[Task objective]
In the listing below, find the line containing "(301, 248) = (107, 362): none -> white spool" and the line containing "(598, 166) = (419, 403): white". Repeat exactly those two lines and every line between them, nothing more.

[Available records]
■ ■ ■ ■ ■ ■ ■

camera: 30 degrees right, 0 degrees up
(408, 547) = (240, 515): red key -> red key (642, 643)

■ ■ ■ ■ ■ ■ ■

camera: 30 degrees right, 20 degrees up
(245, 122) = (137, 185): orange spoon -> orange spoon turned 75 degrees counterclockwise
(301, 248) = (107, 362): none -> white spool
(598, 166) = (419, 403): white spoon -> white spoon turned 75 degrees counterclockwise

■ ■ ■ ■ ■ ■ ■

[Task output]
(301, 248) = (107, 362): none -> white spool
(598, 166) = (419, 403): white spoon -> white spoon turned 75 degrees counterclockwise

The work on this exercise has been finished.